REQUIREMENT: Find and copy each line in the material below where the string "GRAY" occurs.

= = = = = = =

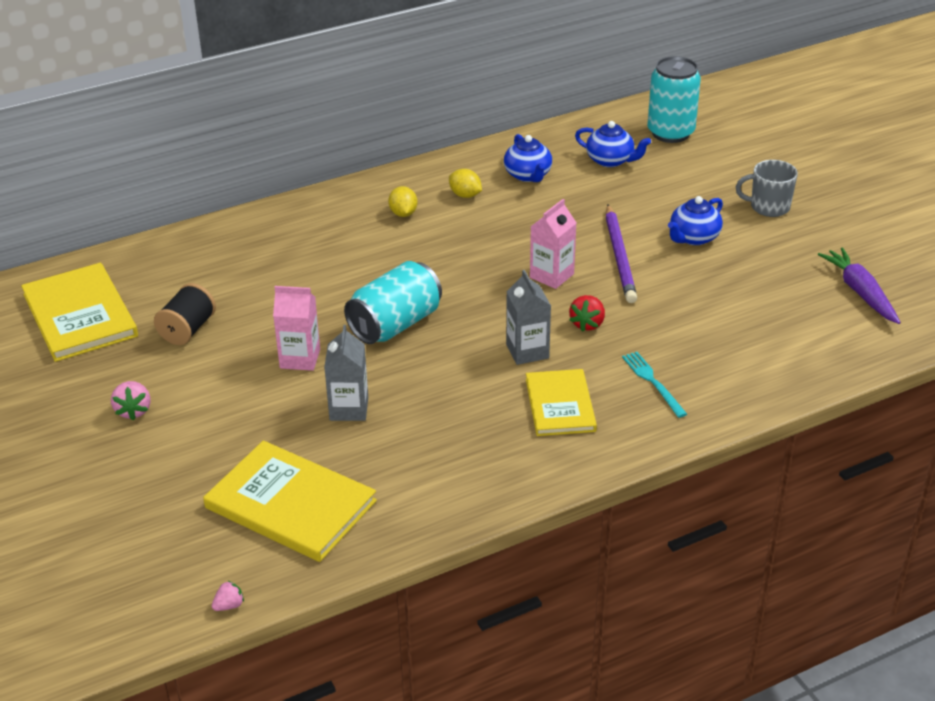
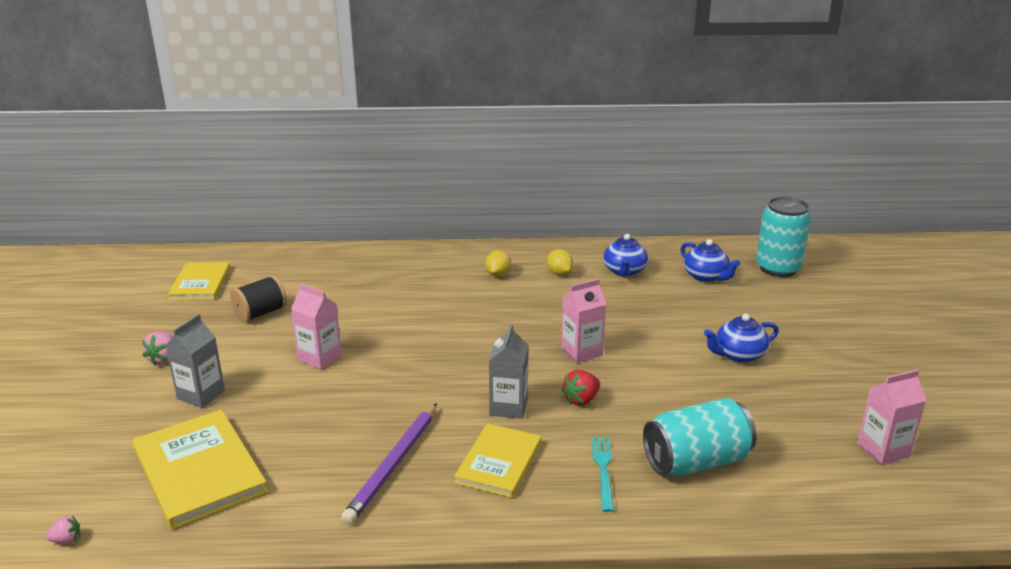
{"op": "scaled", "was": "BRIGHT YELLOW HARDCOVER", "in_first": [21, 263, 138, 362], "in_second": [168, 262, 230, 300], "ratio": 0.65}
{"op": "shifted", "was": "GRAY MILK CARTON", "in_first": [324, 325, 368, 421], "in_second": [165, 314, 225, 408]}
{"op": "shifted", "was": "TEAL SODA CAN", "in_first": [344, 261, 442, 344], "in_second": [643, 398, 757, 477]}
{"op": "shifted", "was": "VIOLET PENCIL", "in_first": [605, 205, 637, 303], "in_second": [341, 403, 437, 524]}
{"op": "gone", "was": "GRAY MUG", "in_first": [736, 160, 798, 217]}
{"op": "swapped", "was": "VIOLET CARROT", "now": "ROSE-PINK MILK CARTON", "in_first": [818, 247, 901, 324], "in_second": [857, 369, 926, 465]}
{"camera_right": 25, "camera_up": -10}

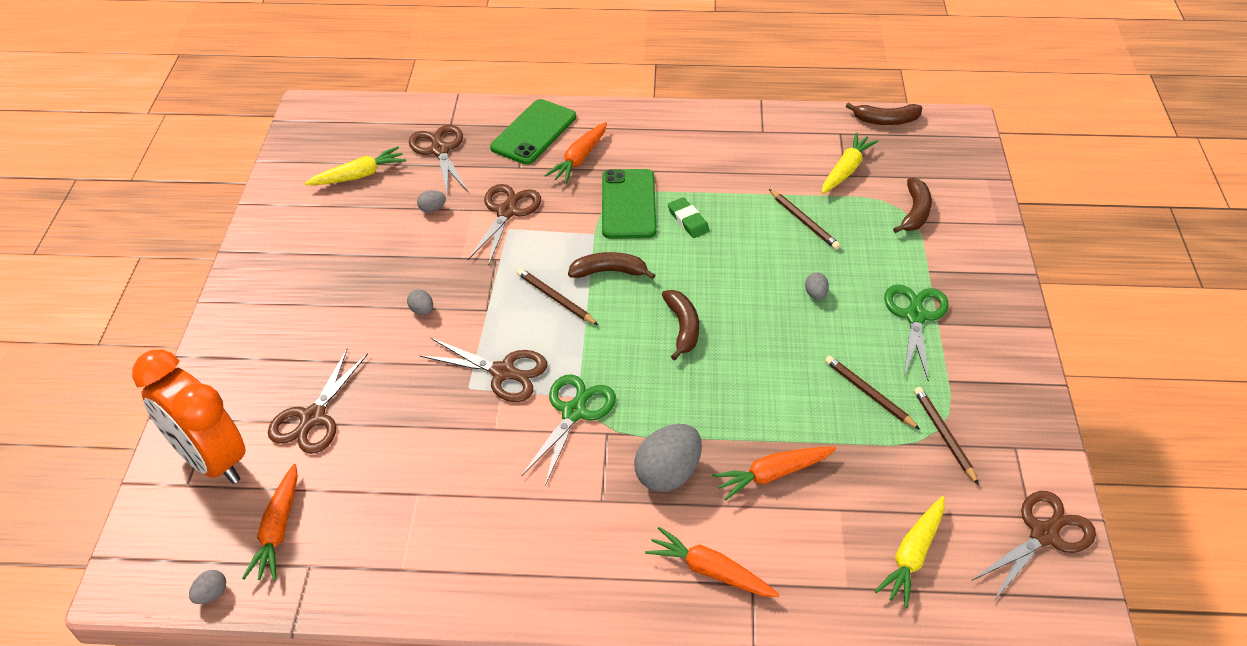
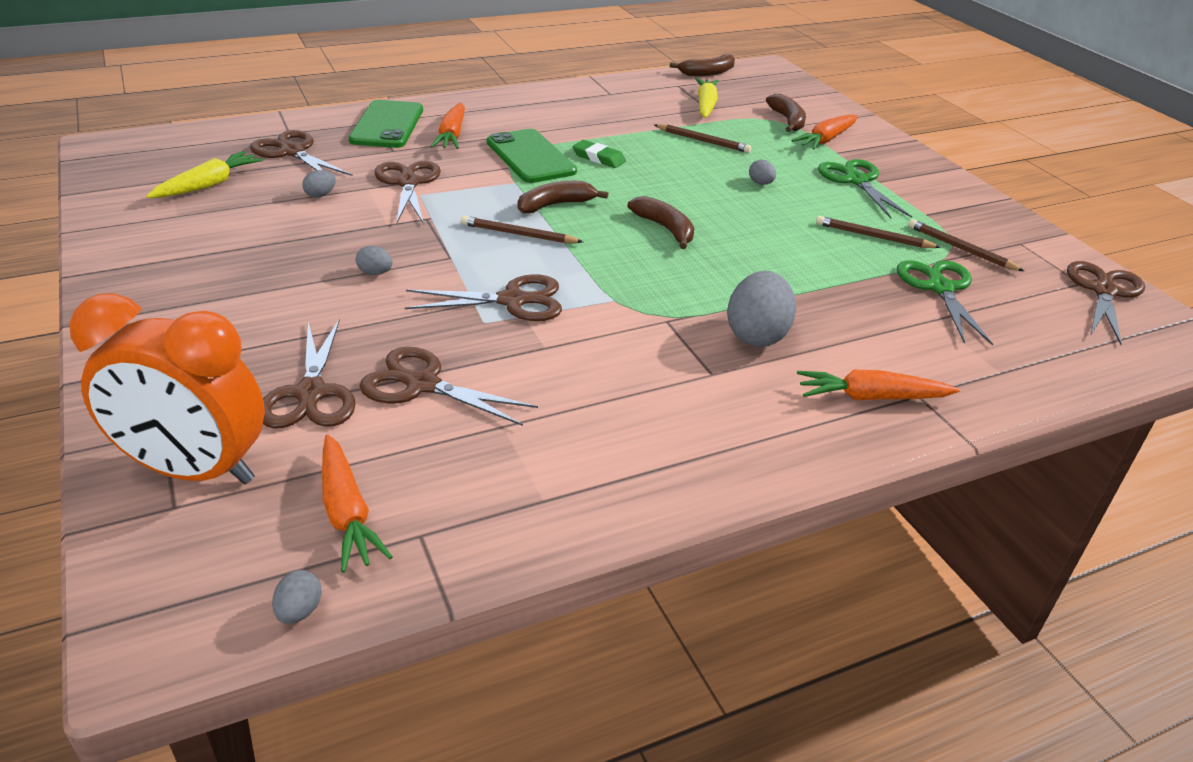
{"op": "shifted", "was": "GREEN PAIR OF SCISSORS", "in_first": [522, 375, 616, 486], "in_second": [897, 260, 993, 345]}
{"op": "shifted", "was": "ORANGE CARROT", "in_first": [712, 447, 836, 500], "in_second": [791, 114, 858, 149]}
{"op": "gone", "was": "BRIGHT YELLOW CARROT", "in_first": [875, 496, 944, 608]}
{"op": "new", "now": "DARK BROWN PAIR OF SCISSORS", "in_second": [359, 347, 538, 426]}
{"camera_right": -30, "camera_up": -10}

= = = = = = =

EXERCISE RESULT:
{"op": "shifted", "was": "GRAY MILK CARTON", "in_first": [324, 325, 368, 421], "in_second": [165, 314, 225, 408]}
{"op": "gone", "was": "GRAY MUG", "in_first": [736, 160, 798, 217]}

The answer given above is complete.